**DESCRIPTION OF THE TASK:**
Return the data verbatim, without pictures.

====== RECORD EXCERPTS ======

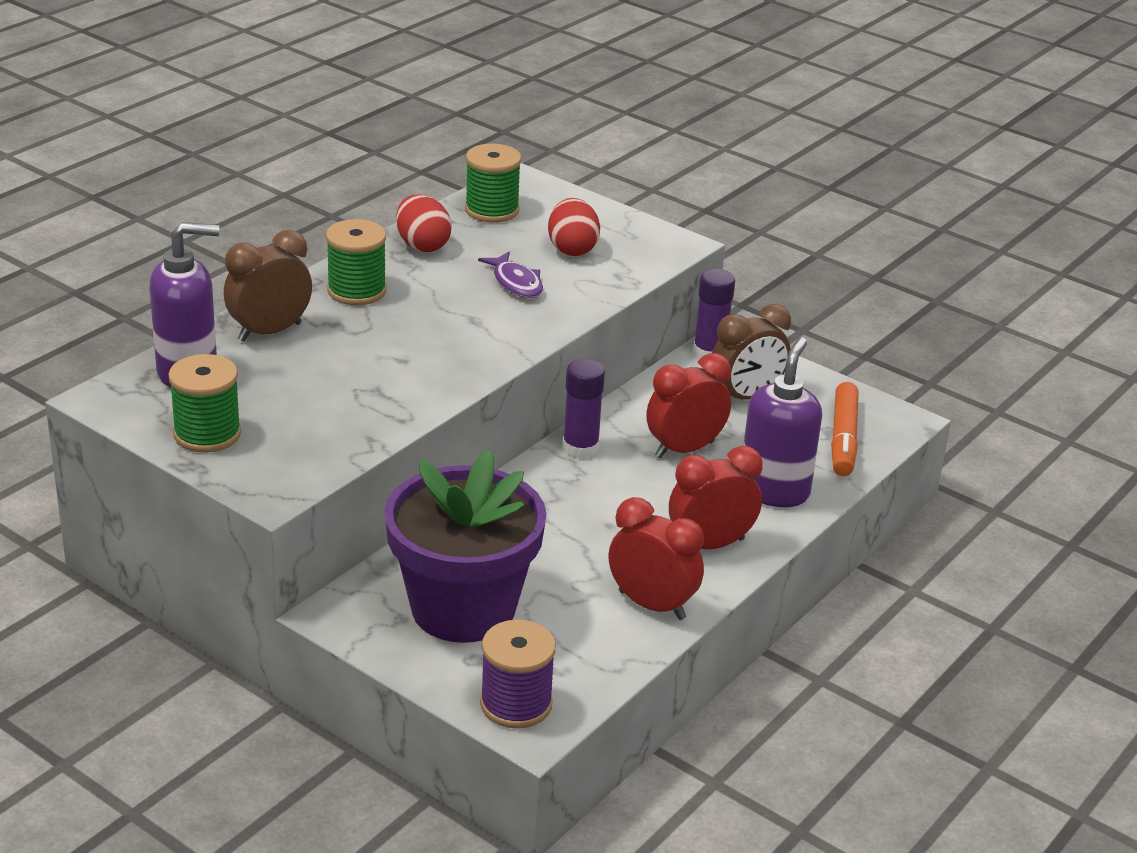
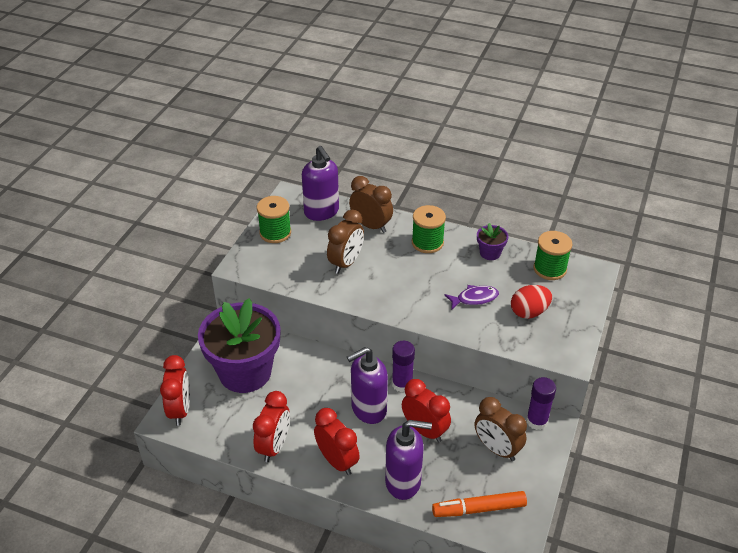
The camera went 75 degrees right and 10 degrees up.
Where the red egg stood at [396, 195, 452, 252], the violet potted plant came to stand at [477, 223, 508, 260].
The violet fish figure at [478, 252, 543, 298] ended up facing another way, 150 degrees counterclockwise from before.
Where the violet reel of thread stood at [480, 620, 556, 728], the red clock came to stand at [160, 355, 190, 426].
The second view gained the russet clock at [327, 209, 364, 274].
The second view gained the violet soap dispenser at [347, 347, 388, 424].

======

**ANSWER BOX:**
The camera went 75 degrees right and 10 degrees up.
Where the red egg stood at [396, 195, 452, 252], the violet potted plant came to stand at [477, 223, 508, 260].
The violet fish figure at [478, 252, 543, 298] ended up facing another way, 150 degrees counterclockwise from before.
Where the violet reel of thread stood at [480, 620, 556, 728], the red clock came to stand at [160, 355, 190, 426].
The second view gained the russet clock at [327, 209, 364, 274].
The second view gained the violet soap dispenser at [347, 347, 388, 424].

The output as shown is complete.